**Job item:** Give again, word for word, each line below starting at the one that contains "(295, 374) = (408, 370): yellow" and ending at the one that contains "(712, 271) = (421, 117): black".

**Material shown:**

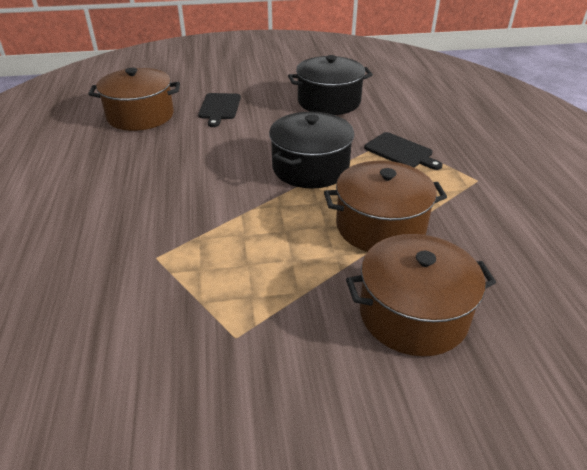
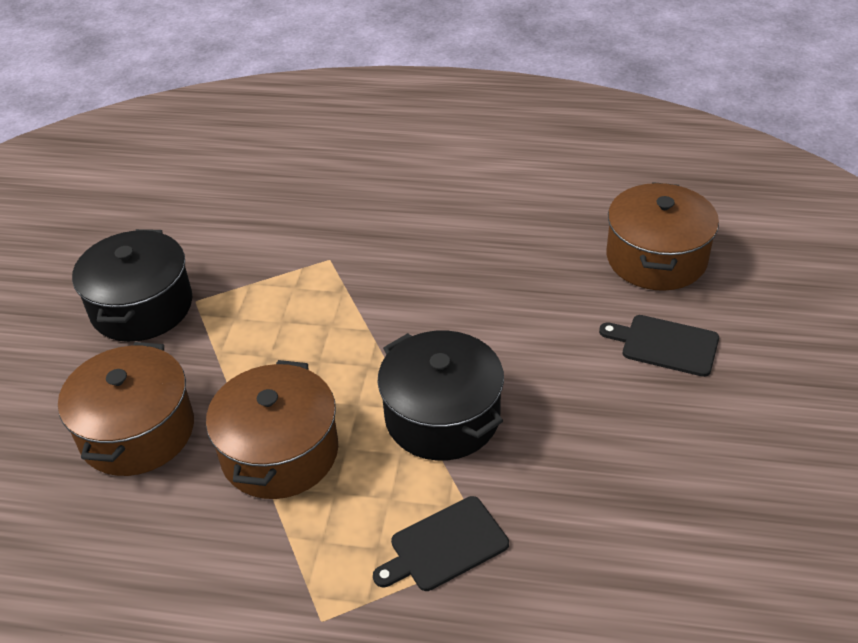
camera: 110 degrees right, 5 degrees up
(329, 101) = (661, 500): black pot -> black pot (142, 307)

* * *

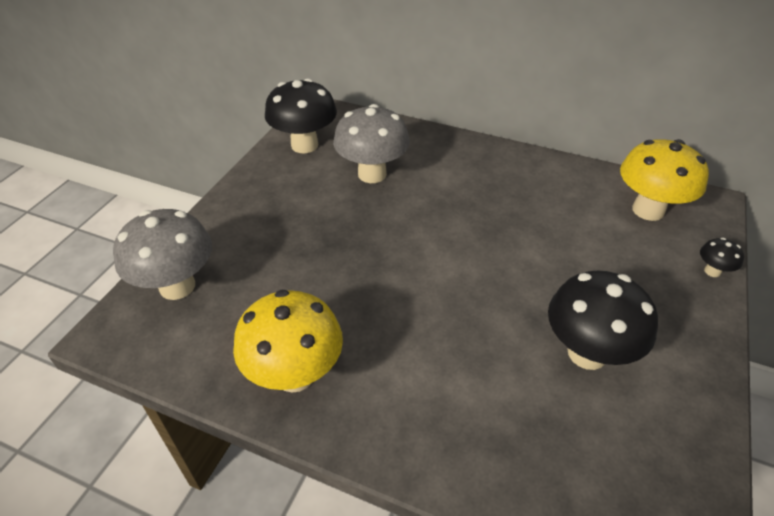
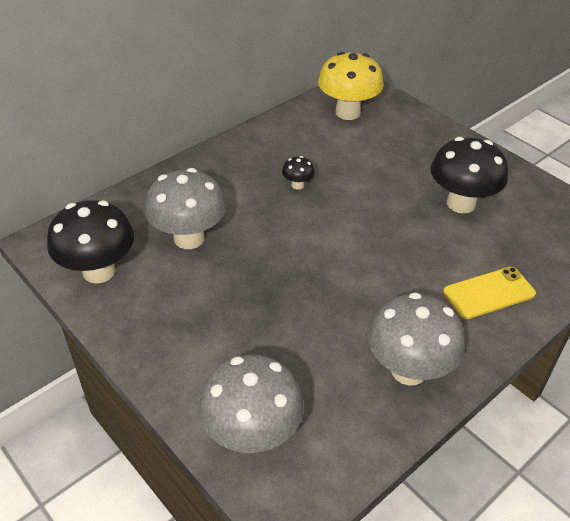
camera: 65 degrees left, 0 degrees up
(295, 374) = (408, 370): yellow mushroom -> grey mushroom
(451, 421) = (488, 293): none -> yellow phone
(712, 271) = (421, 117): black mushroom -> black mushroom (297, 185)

**Output:**
(295, 374) = (408, 370): yellow mushroom -> grey mushroom
(451, 421) = (488, 293): none -> yellow phone
(712, 271) = (421, 117): black mushroom -> black mushroom (297, 185)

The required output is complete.